Records supplied: Begin

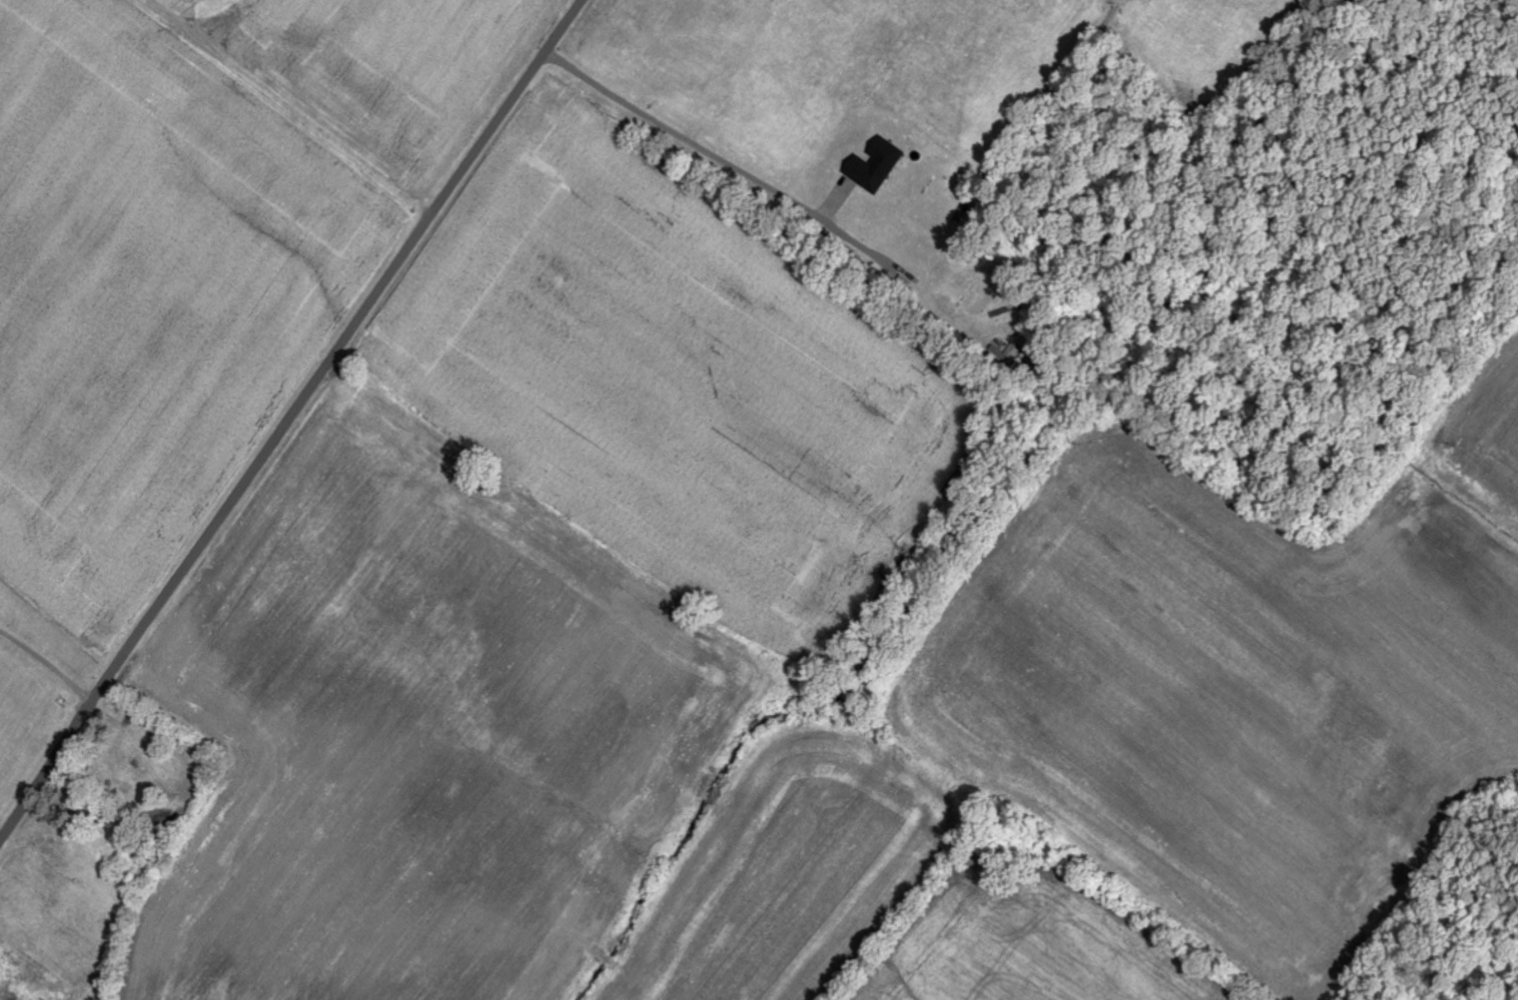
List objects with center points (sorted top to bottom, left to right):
road: (695, 145)
building: (878, 165)
road: (289, 421)
road: (49, 663)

Records supplied: End

### [Work order]
Please retype the listing exactly, leaving out any images.

### [Written solution]
List objects with center points (sorted top to bottom, left to right):
road: (695, 145)
building: (878, 165)
road: (289, 421)
road: (49, 663)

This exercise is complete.